◆ GIVEN INSTRUCTION
Rewrite every entry below as a Markdown table with two columns, "Row" for a running number and "Entry" for the line itself, omitting blank lines.
--- Start of EXTRACTED ENTRIES ---
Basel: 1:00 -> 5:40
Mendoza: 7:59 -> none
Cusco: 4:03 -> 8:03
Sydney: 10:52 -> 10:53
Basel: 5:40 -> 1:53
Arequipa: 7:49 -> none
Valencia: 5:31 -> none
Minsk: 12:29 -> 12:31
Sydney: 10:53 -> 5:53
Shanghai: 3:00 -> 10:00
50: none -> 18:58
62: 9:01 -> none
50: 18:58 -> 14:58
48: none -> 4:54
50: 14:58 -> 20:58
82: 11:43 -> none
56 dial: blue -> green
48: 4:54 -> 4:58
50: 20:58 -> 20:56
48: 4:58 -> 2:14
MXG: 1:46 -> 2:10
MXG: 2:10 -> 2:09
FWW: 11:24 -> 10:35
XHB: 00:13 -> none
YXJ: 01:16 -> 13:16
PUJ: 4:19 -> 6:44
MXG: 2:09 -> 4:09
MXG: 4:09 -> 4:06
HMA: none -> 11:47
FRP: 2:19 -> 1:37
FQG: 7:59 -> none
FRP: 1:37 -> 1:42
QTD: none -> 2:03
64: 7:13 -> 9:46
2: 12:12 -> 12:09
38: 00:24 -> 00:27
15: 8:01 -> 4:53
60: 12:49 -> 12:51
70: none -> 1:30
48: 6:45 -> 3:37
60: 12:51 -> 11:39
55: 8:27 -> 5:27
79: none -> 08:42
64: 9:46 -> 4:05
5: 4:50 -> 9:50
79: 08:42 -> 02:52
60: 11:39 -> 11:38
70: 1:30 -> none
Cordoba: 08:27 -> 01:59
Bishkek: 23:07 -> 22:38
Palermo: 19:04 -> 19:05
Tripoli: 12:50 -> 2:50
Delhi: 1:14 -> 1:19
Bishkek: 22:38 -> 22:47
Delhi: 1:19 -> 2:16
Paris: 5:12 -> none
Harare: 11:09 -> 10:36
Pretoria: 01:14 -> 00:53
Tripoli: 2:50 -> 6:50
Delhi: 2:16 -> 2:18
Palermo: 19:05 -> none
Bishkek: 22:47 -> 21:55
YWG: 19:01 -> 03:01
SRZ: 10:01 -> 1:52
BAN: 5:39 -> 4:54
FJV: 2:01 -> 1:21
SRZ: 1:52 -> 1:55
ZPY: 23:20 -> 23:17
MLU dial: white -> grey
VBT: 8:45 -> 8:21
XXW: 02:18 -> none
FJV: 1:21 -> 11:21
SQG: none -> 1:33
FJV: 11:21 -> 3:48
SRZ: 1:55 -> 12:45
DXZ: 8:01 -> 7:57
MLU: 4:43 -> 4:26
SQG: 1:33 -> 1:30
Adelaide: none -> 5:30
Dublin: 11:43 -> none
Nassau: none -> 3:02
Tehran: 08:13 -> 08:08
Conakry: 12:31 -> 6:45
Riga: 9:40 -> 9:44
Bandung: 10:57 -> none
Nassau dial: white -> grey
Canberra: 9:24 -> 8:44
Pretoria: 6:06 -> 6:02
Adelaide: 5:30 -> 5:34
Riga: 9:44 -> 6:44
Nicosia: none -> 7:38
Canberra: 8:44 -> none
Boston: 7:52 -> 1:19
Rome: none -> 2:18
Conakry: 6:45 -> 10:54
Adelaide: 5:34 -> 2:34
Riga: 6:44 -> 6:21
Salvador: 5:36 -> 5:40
--- End of EXTRACTED ENTRIES ---
◆ THE RESULT
| Row | Entry |
|---|---|
| 1 | Basel: 1:00 -> 5:40 |
| 2 | Mendoza: 7:59 -> none |
| 3 | Cusco: 4:03 -> 8:03 |
| 4 | Sydney: 10:52 -> 10:53 |
| 5 | Basel: 5:40 -> 1:53 |
| 6 | Arequipa: 7:49 -> none |
| 7 | Valencia: 5:31 -> none |
| 8 | Minsk: 12:29 -> 12:31 |
| 9 | Sydney: 10:53 -> 5:53 |
| 10 | Shanghai: 3:00 -> 10:00 |
| 11 | 50: none -> 18:58 |
| 12 | 62: 9:01 -> none |
| 13 | 50: 18:58 -> 14:58 |
| 14 | 48: none -> 4:54 |
| 15 | 50: 14:58 -> 20:58 |
| 16 | 82: 11:43 -> none |
| 17 | 56 dial: blue -> green |
| 18 | 48: 4:54 -> 4:58 |
| 19 | 50: 20:58 -> 20:56 |
| 20 | 48: 4:58 -> 2:14 |
| 21 | MXG: 1:46 -> 2:10 |
| 22 | MXG: 2:10 -> 2:09 |
| 23 | FWW: 11:24 -> 10:35 |
| 24 | XHB: 00:13 -> none |
| 25 | YXJ: 01:16 -> 13:16 |
| 26 | PUJ: 4:19 -> 6:44 |
| 27 | MXG: 2:09 -> 4:09 |
| 28 | MXG: 4:09 -> 4:06 |
| 29 | HMA: none -> 11:47 |
| 30 | FRP: 2:19 -> 1:37 |
| 31 | FQG: 7:59 -> none |
| 32 | FRP: 1:37 -> 1:42 |
| 33 | QTD: none -> 2:03 |
| 34 | 64: 7:13 -> 9:46 |
| 35 | 2: 12:12 -> 12:09 |
| 36 | 38: 00:24 -> 00:27 |
| 37 | 15: 8:01 -> 4:53 |
| 38 | 60: 12:49 -> 12:51 |
| 39 | 70: none -> 1:30 |
| 40 | 48: 6:45 -> 3:37 |
| 41 | 60: 12:51 -> 11:39 |
| 42 | 55: 8:27 -> 5:27 |
| 43 | 79: none -> 08:42 |
| 44 | 64: 9:46 -> 4:05 |
| 45 | 5: 4:50 -> 9:50 |
| 46 | 79: 08:42 -> 02:52 |
| 47 | 60: 11:39 -> 11:38 |
| 48 | 70: 1:30 -> none |
| 49 | Cordoba: 08:27 -> 01:59 |
| 50 | Bishkek: 23:07 -> 22:38 |
| 51 | Palermo: 19:04 -> 19:05 |
| 52 | Tripoli: 12:50 -> 2:50 |
| 53 | Delhi: 1:14 -> 1:19 |
| 54 | Bishkek: 22:38 -> 22:47 |
| 55 | Delhi: 1:19 -> 2:16 |
| 56 | Paris: 5:12 -> none |
| 57 | Harare: 11:09 -> 10:36 |
| 58 | Pretoria: 01:14 -> 00:53 |
| 59 | Tripoli: 2:50 -> 6:50 |
| 60 | Delhi: 2:16 -> 2:18 |
| 61 | Palermo: 19:05 -> none |
| 62 | Bishkek: 22:47 -> 21:55 |
| 63 | YWG: 19:01 -> 03:01 |
| 64 | SRZ: 10:01 -> 1:52 |
| 65 | BAN: 5:39 -> 4:54 |
| 66 | FJV: 2:01 -> 1:21 |
| 67 | SRZ: 1:52 -> 1:55 |
| 68 | ZPY: 23:20 -> 23:17 |
| 69 | MLU dial: white -> grey |
| 70 | VBT: 8:45 -> 8:21 |
| 71 | XXW: 02:18 -> none |
| 72 | FJV: 1:21 -> 11:21 |
| 73 | SQG: none -> 1:33 |
| 74 | FJV: 11:21 -> 3:48 |
| 75 | SRZ: 1:55 -> 12:45 |
| 76 | DXZ: 8:01 -> 7:57 |
| 77 | MLU: 4:43 -> 4:26 |
| 78 | SQG: 1:33 -> 1:30 |
| 79 | Adelaide: none -> 5:30 |
| 80 | Dublin: 11:43 -> none |
| 81 | Nassau: none -> 3:02 |
| 82 | Tehran: 08:13 -> 08:08 |
| 83 | Conakry: 12:31 -> 6:45 |
| 84 | Riga: 9:40 -> 9:44 |
| 85 | Bandung: 10:57 -> none |
| 86 | Nassau dial: white -> grey |
| 87 | Canberra: 9:24 -> 8:44 |
| 88 | Pretoria: 6:06 -> 6:02 |
| 89 | Adelaide: 5:30 -> 5:34 |
| 90 | Riga: 9:44 -> 6:44 |
| 91 | Nicosia: none -> 7:38 |
| 92 | Canberra: 8:44 -> none |
| 93 | Boston: 7:52 -> 1:19 |
| 94 | Rome: none -> 2:18 |
| 95 | Conakry: 6:45 -> 10:54 |
| 96 | Adelaide: 5:34 -> 2:34 |
| 97 | Riga: 6:44 -> 6:21 |
| 98 | Salvador: 5:36 -> 5:40 |